====== Stored data ======

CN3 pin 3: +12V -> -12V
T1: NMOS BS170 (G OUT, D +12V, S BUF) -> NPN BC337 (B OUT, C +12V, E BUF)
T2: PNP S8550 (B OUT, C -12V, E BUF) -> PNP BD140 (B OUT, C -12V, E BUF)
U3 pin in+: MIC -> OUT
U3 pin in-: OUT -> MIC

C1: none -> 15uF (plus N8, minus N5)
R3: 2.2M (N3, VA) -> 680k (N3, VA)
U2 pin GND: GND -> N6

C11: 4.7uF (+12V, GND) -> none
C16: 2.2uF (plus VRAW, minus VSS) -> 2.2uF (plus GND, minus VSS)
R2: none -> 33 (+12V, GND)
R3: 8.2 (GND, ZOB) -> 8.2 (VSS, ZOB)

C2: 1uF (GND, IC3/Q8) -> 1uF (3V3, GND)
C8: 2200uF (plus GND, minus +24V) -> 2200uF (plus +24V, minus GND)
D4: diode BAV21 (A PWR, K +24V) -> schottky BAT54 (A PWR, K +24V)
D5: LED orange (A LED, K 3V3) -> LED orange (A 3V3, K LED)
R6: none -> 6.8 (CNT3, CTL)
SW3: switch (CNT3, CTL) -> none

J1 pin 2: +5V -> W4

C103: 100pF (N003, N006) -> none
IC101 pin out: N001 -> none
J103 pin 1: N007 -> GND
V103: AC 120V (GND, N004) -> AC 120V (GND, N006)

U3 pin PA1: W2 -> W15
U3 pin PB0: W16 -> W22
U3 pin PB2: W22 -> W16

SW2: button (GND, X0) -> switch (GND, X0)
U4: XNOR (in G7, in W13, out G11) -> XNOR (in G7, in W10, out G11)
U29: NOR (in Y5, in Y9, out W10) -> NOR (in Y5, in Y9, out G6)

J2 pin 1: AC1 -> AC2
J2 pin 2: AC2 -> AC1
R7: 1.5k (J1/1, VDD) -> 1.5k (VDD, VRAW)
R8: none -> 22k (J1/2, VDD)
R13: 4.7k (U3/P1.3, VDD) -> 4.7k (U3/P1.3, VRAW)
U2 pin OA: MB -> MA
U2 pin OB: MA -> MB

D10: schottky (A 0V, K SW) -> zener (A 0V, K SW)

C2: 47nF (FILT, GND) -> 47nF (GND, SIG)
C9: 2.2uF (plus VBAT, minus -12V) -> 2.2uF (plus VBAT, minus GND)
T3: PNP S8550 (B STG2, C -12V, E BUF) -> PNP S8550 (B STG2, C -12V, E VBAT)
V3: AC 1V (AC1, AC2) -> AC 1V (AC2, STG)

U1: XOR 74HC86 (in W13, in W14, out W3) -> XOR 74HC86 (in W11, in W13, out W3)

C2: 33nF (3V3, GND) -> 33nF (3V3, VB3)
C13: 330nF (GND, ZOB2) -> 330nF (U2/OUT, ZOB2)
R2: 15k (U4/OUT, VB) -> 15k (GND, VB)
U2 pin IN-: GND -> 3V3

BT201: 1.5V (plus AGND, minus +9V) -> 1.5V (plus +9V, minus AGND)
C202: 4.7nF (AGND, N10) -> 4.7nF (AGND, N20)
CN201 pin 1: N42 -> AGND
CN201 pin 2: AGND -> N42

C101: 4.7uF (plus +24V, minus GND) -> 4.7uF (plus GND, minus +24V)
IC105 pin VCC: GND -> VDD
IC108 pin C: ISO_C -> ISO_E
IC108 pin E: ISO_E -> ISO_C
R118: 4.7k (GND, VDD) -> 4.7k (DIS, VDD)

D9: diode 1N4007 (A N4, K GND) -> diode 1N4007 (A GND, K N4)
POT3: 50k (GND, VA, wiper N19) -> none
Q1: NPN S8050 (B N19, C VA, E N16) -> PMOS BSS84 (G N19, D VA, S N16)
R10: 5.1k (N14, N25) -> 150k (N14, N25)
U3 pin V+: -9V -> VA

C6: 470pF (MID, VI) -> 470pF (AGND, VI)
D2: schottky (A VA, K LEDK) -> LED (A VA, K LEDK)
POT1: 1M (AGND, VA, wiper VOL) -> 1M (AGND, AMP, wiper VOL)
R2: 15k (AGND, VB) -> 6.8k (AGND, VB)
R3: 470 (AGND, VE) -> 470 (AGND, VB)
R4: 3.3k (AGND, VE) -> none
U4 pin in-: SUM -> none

======

Exercise: When you output the entries, keep every word exactly as it stands.

Response to this exercise:
CN3 pin 3: +12V -> -12V
T1: NMOS BS170 (G OUT, D +12V, S BUF) -> NPN BC337 (B OUT, C +12V, E BUF)
T2: PNP S8550 (B OUT, C -12V, E BUF) -> PNP BD140 (B OUT, C -12V, E BUF)
U3 pin in+: MIC -> OUT
U3 pin in-: OUT -> MIC

C1: none -> 15uF (plus N8, minus N5)
R3: 2.2M (N3, VA) -> 680k (N3, VA)
U2 pin GND: GND -> N6

C11: 4.7uF (+12V, GND) -> none
C16: 2.2uF (plus VRAW, minus VSS) -> 2.2uF (plus GND, minus VSS)
R2: none -> 33 (+12V, GND)
R3: 8.2 (GND, ZOB) -> 8.2 (VSS, ZOB)

C2: 1uF (GND, IC3/Q8) -> 1uF (3V3, GND)
C8: 2200uF (plus GND, minus +24V) -> 2200uF (plus +24V, minus GND)
D4: diode BAV21 (A PWR, K +24V) -> schottky BAT54 (A PWR, K +24V)
D5: LED orange (A LED, K 3V3) -> LED orange (A 3V3, K LED)
R6: none -> 6.8 (CNT3, CTL)
SW3: switch (CNT3, CTL) -> none

J1 pin 2: +5V -> W4

C103: 100pF (N003, N006) -> none
IC101 pin out: N001 -> none
J103 pin 1: N007 -> GND
V103: AC 120V (GND, N004) -> AC 120V (GND, N006)

U3 pin PA1: W2 -> W15
U3 pin PB0: W16 -> W22
U3 pin PB2: W22 -> W16

SW2: button (GND, X0) -> switch (GND, X0)
U4: XNOR (in G7, in W13, out G11) -> XNOR (in G7, in W10, out G11)
U29: NOR (in Y5, in Y9, out W10) -> NOR (in Y5, in Y9, out G6)

J2 pin 1: AC1 -> AC2
J2 pin 2: AC2 -> AC1
R7: 1.5k (J1/1, VDD) -> 1.5k (VDD, VRAW)
R8: none -> 22k (J1/2, VDD)
R13: 4.7k (U3/P1.3, VDD) -> 4.7k (U3/P1.3, VRAW)
U2 pin OA: MB -> MA
U2 pin OB: MA -> MB

D10: schottky (A 0V, K SW) -> zener (A 0V, K SW)

C2: 47nF (FILT, GND) -> 47nF (GND, SIG)
C9: 2.2uF (plus VBAT, minus -12V) -> 2.2uF (plus VBAT, minus GND)
T3: PNP S8550 (B STG2, C -12V, E BUF) -> PNP S8550 (B STG2, C -12V, E VBAT)
V3: AC 1V (AC1, AC2) -> AC 1V (AC2, STG)

U1: XOR 74HC86 (in W13, in W14, out W3) -> XOR 74HC86 (in W11, in W13, out W3)

C2: 33nF (3V3, GND) -> 33nF (3V3, VB3)
C13: 330nF (GND, ZOB2) -> 330nF (U2/OUT, ZOB2)
R2: 15k (U4/OUT, VB) -> 15k (GND, VB)
U2 pin IN-: GND -> 3V3

BT201: 1.5V (plus AGND, minus +9V) -> 1.5V (plus +9V, minus AGND)
C202: 4.7nF (AGND, N10) -> 4.7nF (AGND, N20)
CN201 pin 1: N42 -> AGND
CN201 pin 2: AGND -> N42

C101: 4.7uF (plus +24V, minus GND) -> 4.7uF (plus GND, minus +24V)
IC105 pin VCC: GND -> VDD
IC108 pin C: ISO_C -> ISO_E
IC108 pin E: ISO_E -> ISO_C
R118: 4.7k (GND, VDD) -> 4.7k (DIS, VDD)

D9: diode 1N4007 (A N4, K GND) -> diode 1N4007 (A GND, K N4)
POT3: 50k (GND, VA, wiper N19) -> none
Q1: NPN S8050 (B N19, C VA, E N16) -> PMOS BSS84 (G N19, D VA, S N16)
R10: 5.1k (N14, N25) -> 150k (N14, N25)
U3 pin V+: -9V -> VA

C6: 470pF (MID, VI) -> 470pF (AGND, VI)
D2: schottky (A VA, K LEDK) -> LED (A VA, K LEDK)
POT1: 1M (AGND, VA, wiper VOL) -> 1M (AGND, AMP, wiper VOL)
R2: 15k (AGND, VB) -> 6.8k (AGND, VB)
R3: 470 (AGND, VE) -> 470 (AGND, VB)
R4: 3.3k (AGND, VE) -> none
U4 pin in-: SUM -> none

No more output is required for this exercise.